START Dataset records

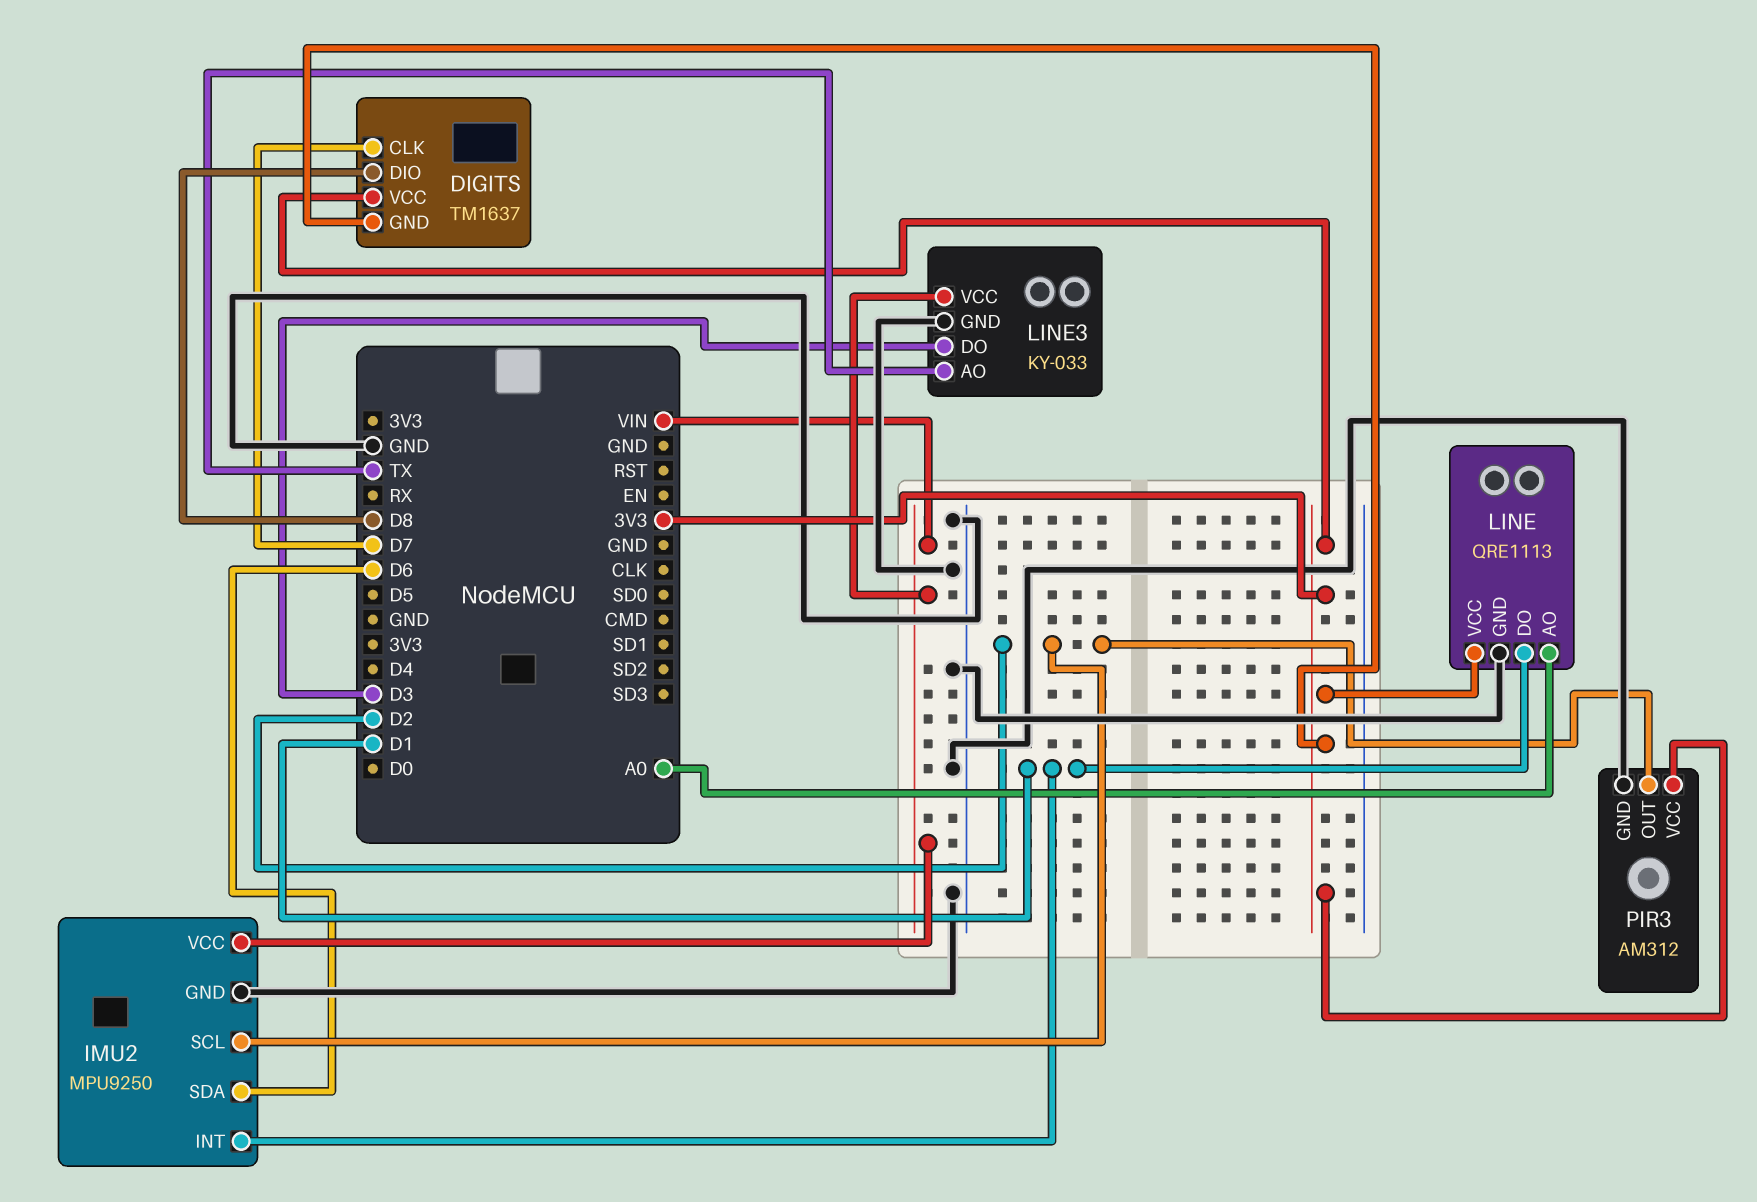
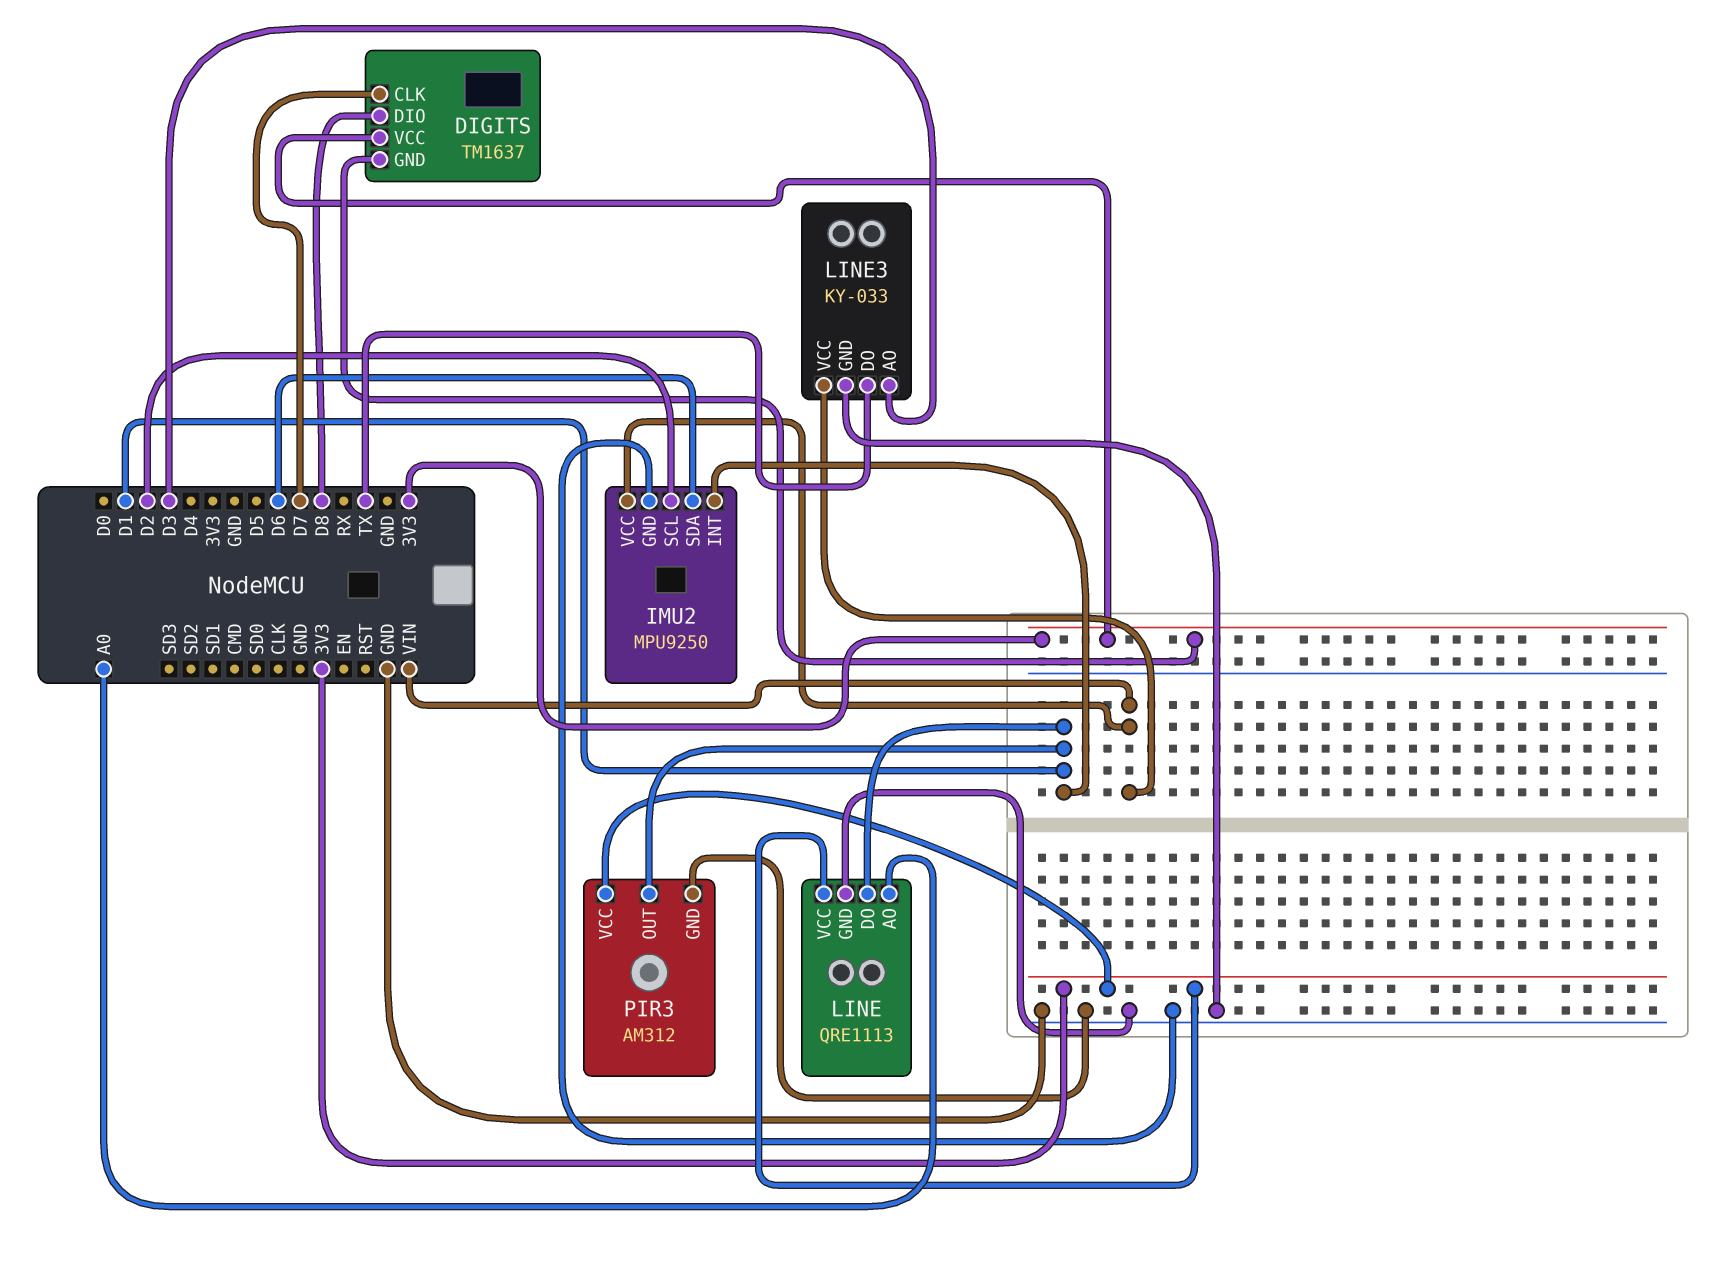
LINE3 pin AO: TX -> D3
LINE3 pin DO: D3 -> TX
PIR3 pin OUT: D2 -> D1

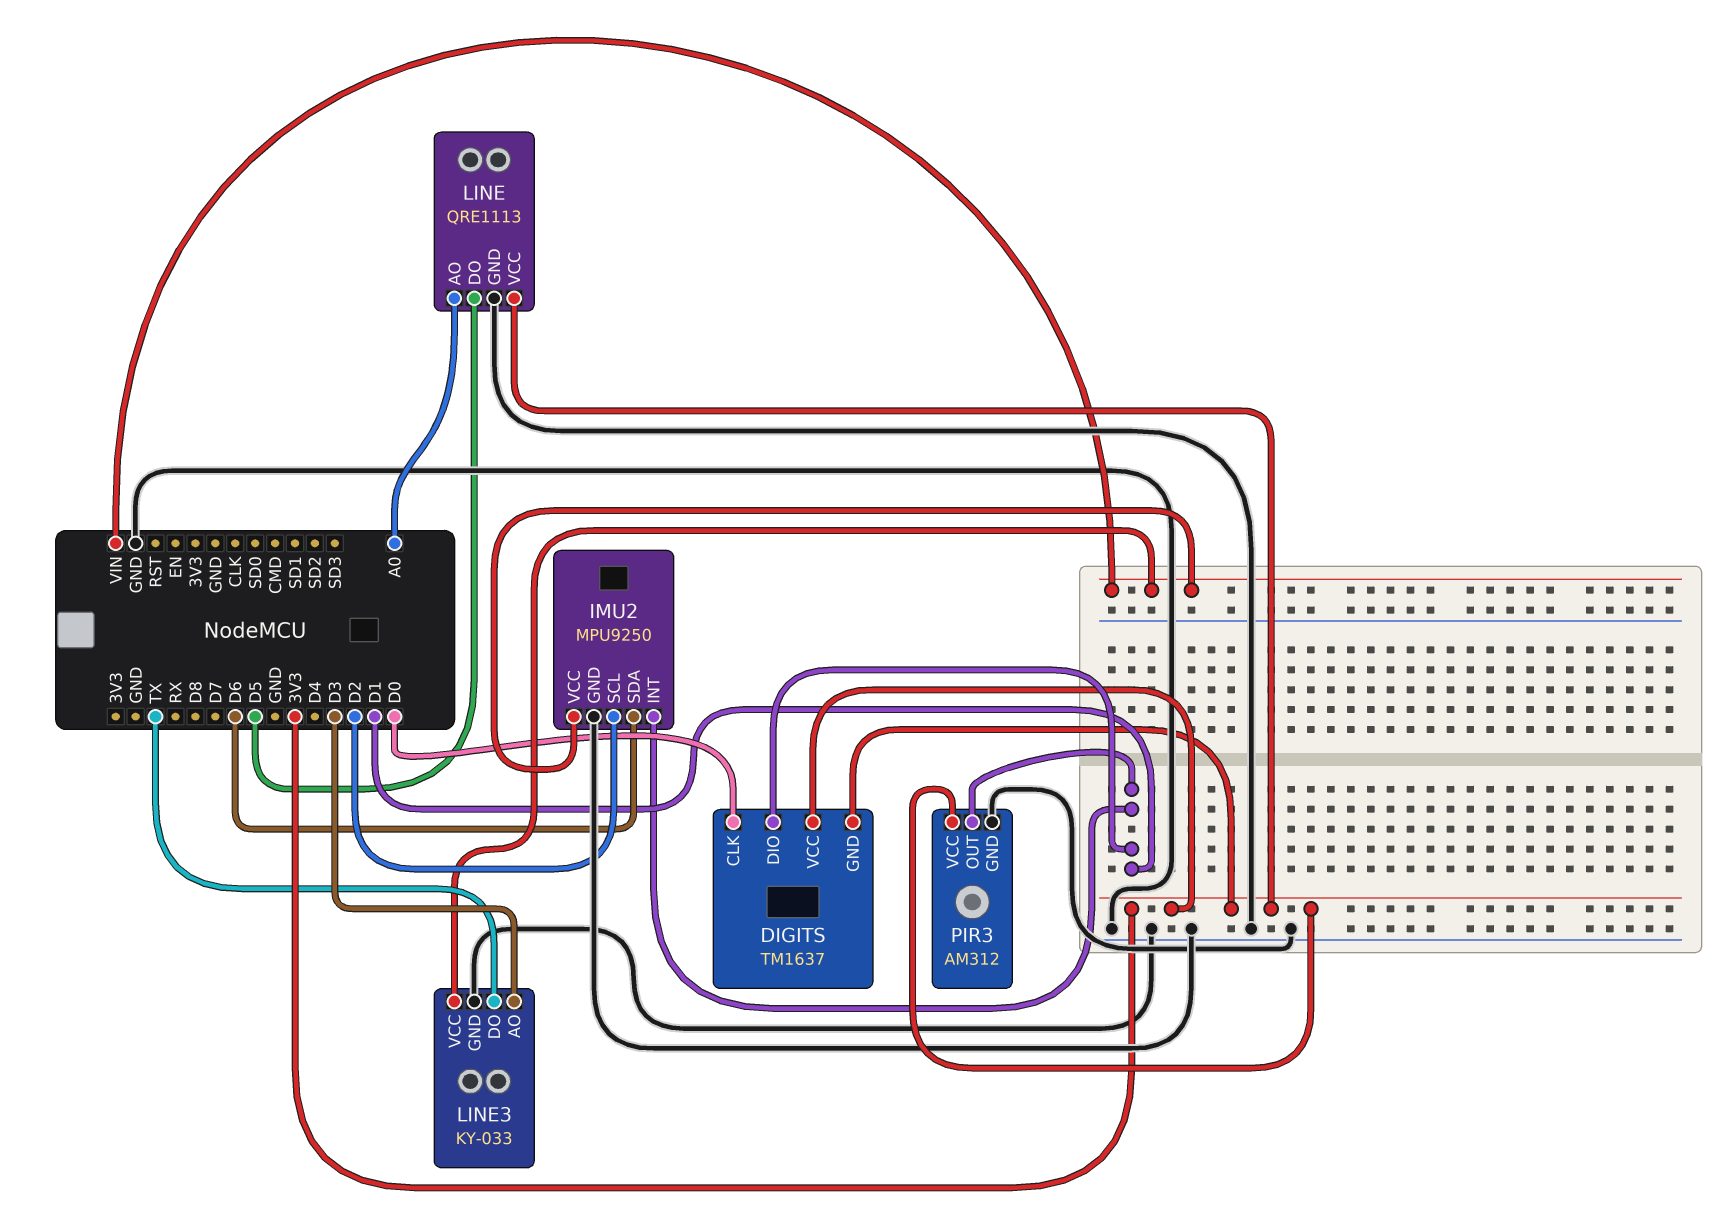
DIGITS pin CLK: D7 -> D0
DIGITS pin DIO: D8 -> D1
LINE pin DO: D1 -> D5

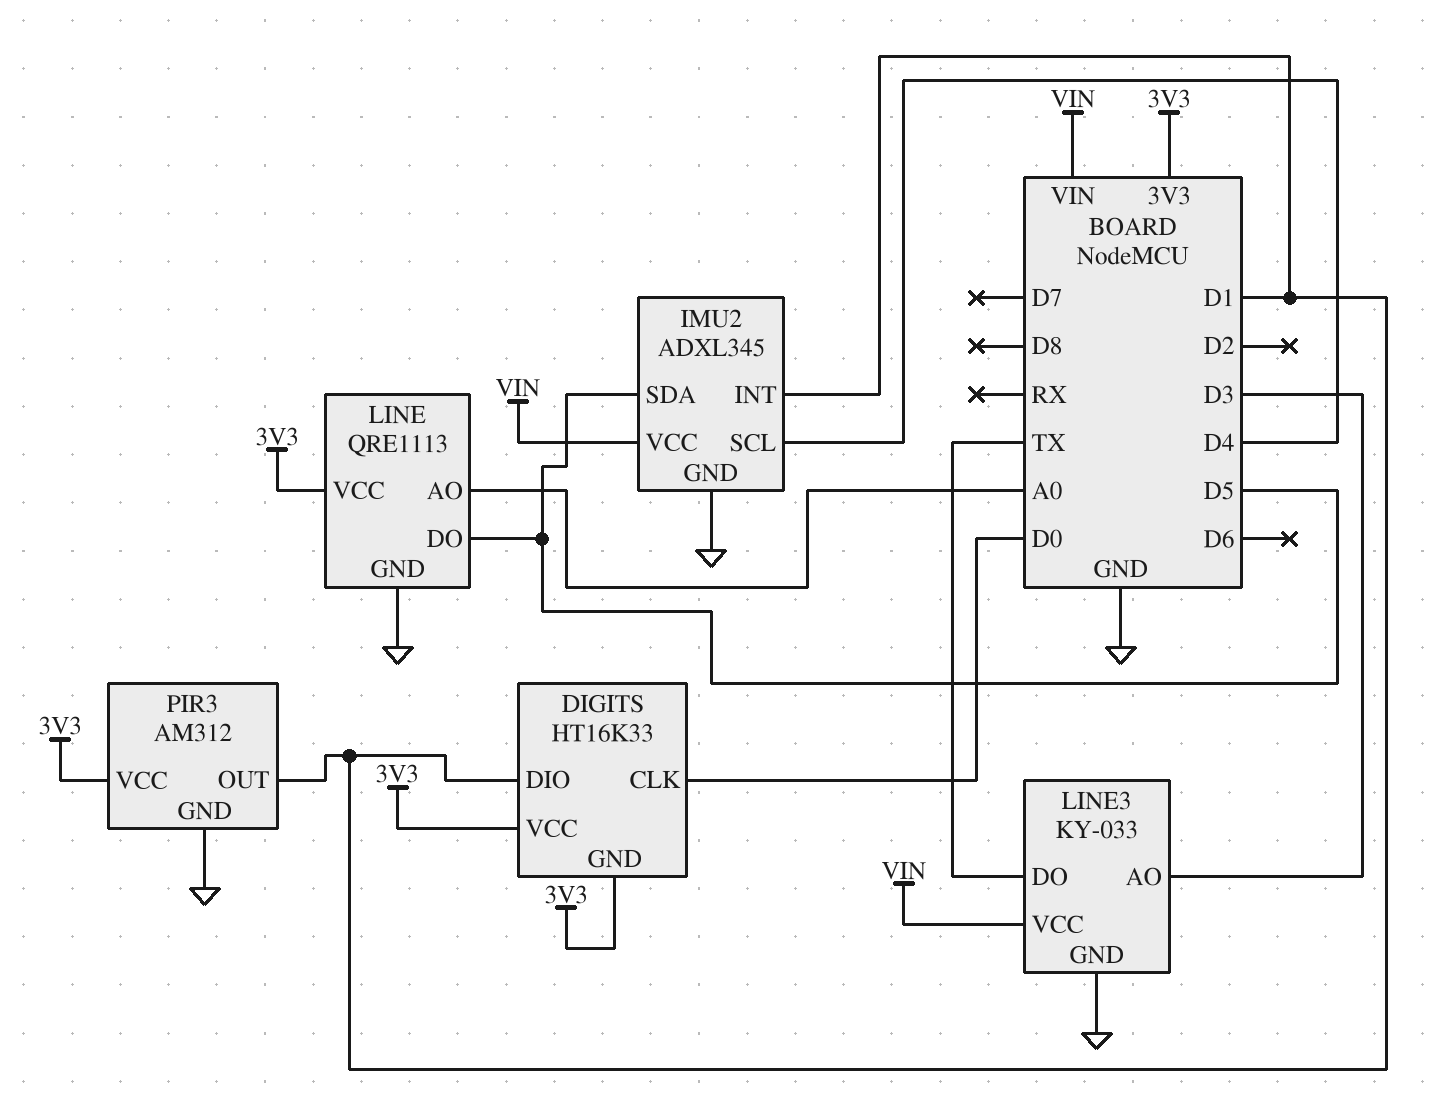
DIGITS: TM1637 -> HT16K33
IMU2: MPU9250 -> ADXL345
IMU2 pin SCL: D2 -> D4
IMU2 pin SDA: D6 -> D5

END Dataset records

Within the material above, find the lines that hold "DIGITS" and report only how many there are.

Exercise output
3